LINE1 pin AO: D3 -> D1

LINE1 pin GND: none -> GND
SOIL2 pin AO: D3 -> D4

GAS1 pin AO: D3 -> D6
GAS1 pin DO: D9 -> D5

==================================================

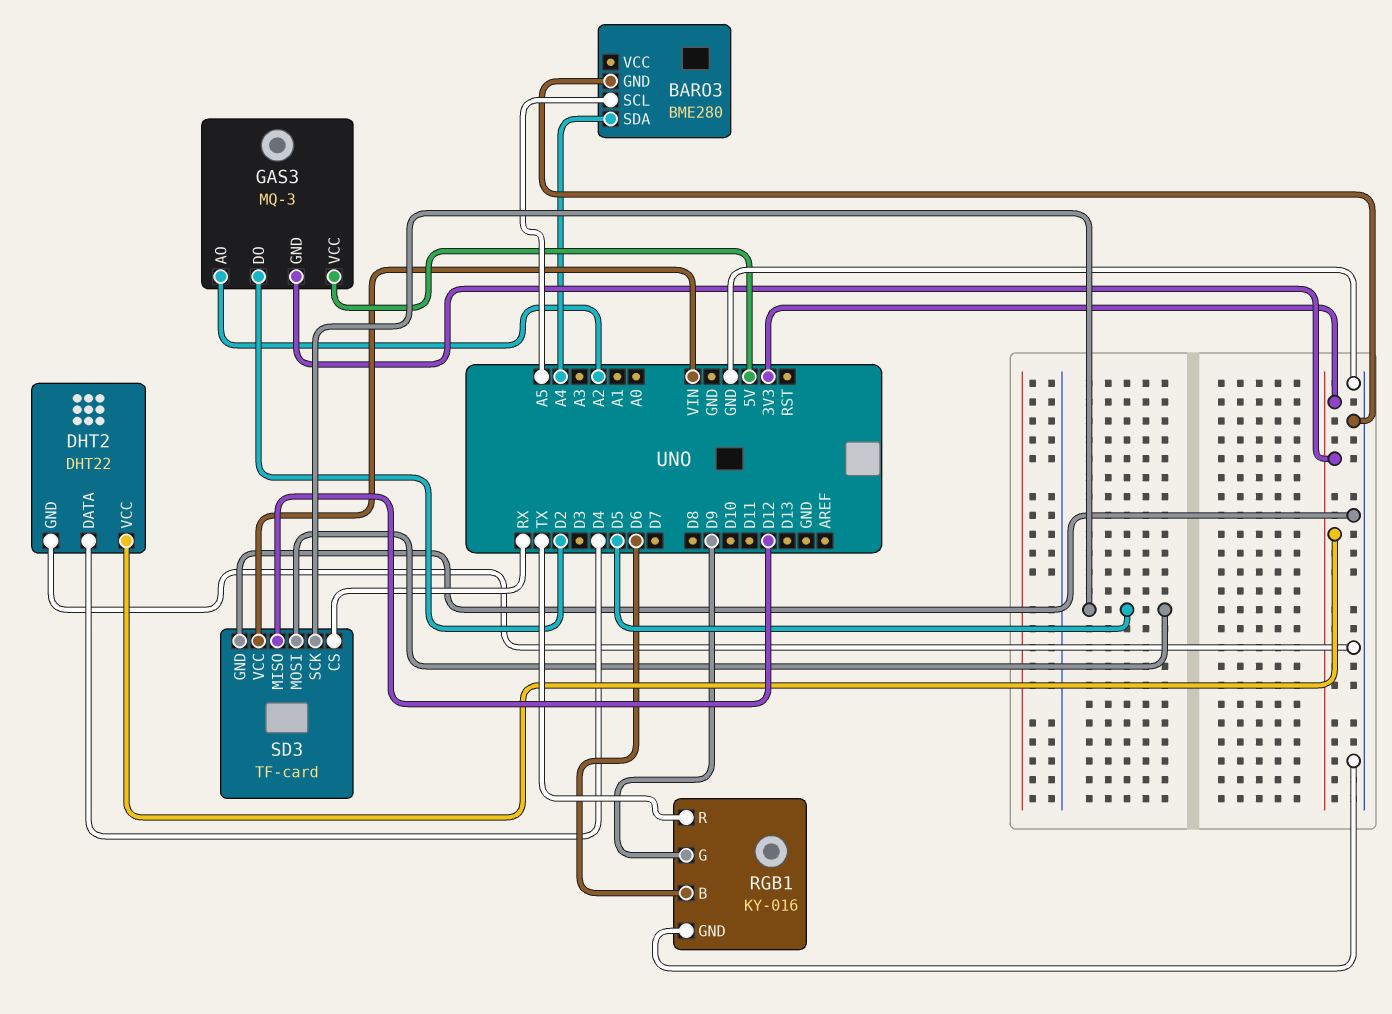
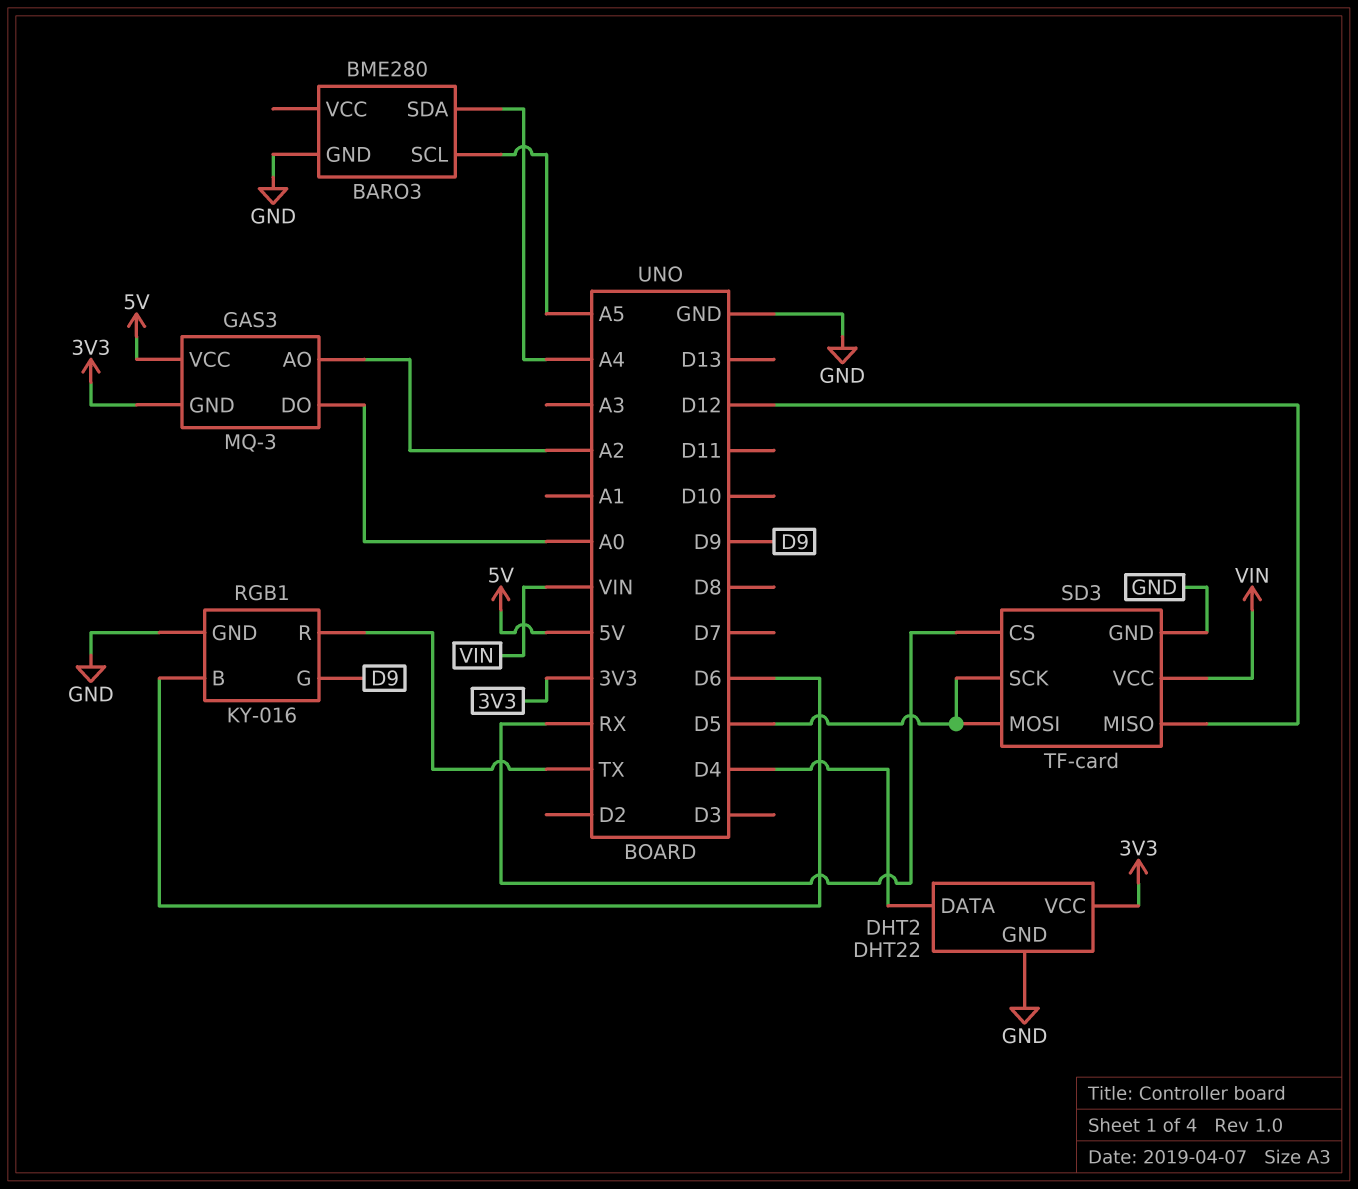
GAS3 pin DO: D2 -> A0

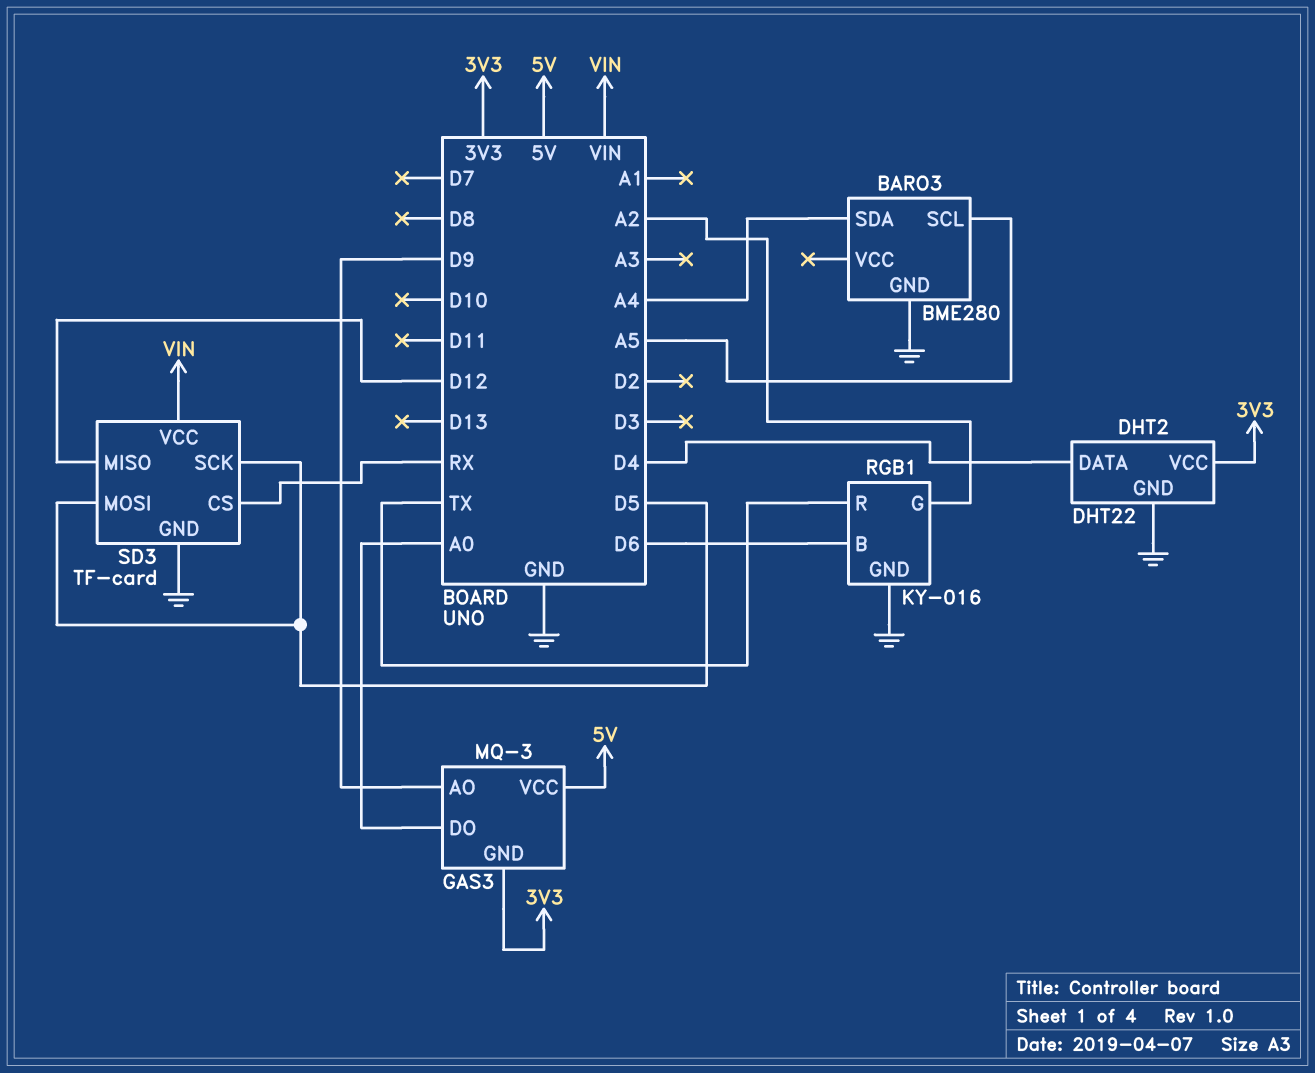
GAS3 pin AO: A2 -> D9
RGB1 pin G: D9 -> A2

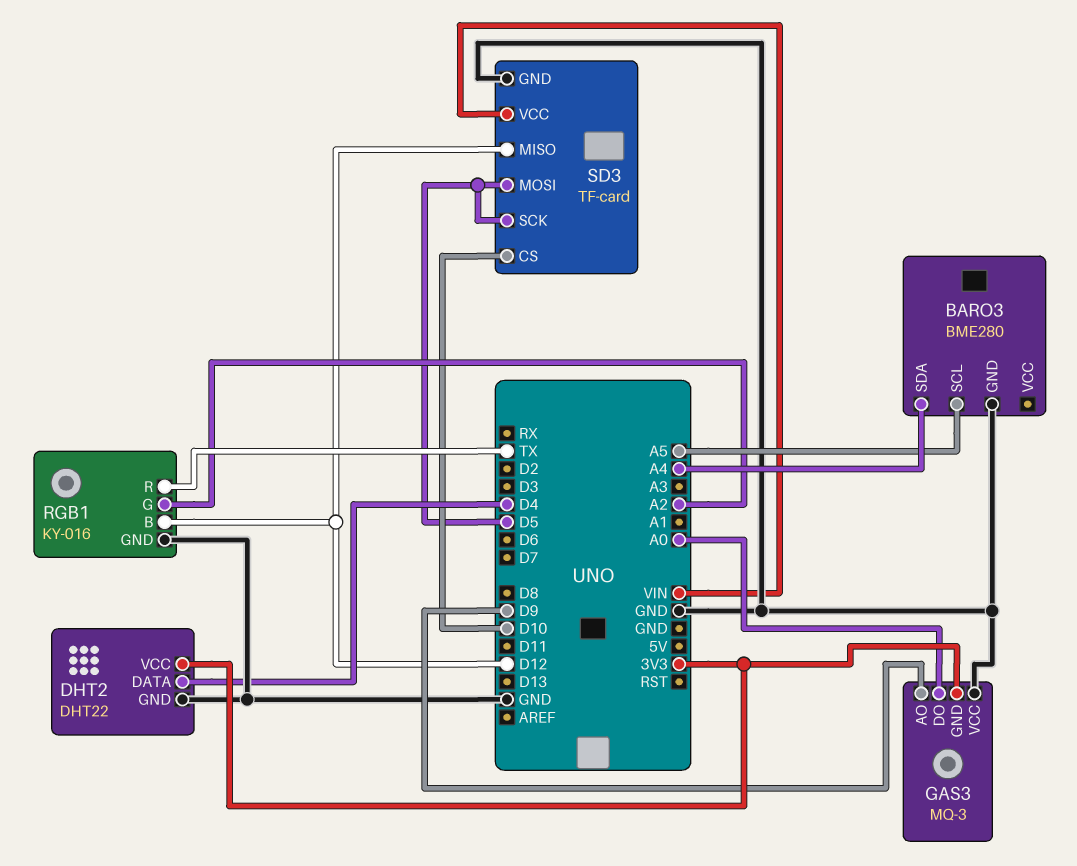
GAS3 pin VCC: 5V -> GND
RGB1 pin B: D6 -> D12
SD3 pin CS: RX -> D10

==================================================

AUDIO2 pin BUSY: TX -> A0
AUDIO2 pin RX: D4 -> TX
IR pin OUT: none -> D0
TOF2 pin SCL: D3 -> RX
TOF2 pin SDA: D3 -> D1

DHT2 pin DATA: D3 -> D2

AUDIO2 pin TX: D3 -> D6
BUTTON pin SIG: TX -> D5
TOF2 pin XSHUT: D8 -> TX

==================================================

Exercise directions:
How many lines of these entries contain "none"? Answer with the number and nothing else.

Output of the exercise:
2